#### Aim of the exercise:
Until you reach the line containing "white teddy bear: 5 -> 7", reproduce each line of the listing exactly, please, and include that line as well.

------------------------------------------------------------

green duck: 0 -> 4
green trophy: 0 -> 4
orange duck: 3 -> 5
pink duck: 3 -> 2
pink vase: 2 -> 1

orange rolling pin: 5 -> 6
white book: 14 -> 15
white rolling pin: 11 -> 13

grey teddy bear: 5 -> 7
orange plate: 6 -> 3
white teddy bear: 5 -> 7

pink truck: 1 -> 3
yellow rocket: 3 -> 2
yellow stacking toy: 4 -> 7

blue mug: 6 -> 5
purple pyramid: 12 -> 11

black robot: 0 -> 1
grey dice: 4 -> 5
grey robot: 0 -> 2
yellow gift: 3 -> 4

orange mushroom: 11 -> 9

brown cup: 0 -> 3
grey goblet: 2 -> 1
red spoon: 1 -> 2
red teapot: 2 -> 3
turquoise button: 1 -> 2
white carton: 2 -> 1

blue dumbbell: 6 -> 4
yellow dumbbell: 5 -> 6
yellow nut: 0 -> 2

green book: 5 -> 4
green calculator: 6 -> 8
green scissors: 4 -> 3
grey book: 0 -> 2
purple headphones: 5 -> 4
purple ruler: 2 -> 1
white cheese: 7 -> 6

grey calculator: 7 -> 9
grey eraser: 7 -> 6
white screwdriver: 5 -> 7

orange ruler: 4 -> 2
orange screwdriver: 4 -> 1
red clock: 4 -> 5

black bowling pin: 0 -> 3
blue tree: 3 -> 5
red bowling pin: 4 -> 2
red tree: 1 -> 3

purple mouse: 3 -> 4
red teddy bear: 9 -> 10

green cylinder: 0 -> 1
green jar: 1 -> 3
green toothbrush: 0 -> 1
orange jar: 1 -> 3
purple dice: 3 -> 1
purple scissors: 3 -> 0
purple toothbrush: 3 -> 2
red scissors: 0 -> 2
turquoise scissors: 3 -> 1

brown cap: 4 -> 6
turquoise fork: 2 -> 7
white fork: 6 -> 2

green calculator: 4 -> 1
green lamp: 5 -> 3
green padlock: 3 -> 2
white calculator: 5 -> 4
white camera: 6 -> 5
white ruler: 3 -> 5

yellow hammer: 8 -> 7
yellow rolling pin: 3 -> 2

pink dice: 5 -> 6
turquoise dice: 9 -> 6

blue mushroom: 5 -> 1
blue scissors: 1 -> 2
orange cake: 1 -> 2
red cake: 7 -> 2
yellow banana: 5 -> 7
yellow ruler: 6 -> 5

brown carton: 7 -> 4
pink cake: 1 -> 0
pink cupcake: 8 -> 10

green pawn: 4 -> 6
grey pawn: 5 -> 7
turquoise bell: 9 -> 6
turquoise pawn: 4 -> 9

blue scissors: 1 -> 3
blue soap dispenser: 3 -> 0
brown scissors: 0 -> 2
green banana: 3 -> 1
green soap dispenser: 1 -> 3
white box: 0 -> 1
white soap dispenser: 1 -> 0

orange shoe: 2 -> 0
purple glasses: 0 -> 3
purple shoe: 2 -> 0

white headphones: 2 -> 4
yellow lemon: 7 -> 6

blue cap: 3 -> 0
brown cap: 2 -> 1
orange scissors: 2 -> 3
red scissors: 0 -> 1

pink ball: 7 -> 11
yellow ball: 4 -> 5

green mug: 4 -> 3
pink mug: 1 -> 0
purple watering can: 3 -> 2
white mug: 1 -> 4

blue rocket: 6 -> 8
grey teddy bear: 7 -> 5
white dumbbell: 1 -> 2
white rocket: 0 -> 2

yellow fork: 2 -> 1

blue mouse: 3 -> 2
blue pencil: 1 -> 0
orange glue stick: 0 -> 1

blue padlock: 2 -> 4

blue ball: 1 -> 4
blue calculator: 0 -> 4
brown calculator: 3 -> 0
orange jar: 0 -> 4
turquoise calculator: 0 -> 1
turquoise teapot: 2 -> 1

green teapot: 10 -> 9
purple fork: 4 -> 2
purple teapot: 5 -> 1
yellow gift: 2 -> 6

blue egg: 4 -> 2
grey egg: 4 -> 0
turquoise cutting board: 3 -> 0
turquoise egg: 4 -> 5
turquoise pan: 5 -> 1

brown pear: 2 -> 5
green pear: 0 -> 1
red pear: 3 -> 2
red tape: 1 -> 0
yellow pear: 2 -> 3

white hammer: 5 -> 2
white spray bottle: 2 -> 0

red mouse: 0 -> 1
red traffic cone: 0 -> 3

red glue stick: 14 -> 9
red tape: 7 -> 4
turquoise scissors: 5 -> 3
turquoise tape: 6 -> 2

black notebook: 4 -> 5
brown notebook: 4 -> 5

------------------------------------------------------------

#### Result:
green duck: 0 -> 4
green trophy: 0 -> 4
orange duck: 3 -> 5
pink duck: 3 -> 2
pink vase: 2 -> 1

orange rolling pin: 5 -> 6
white book: 14 -> 15
white rolling pin: 11 -> 13

grey teddy bear: 5 -> 7
orange plate: 6 -> 3
white teddy bear: 5 -> 7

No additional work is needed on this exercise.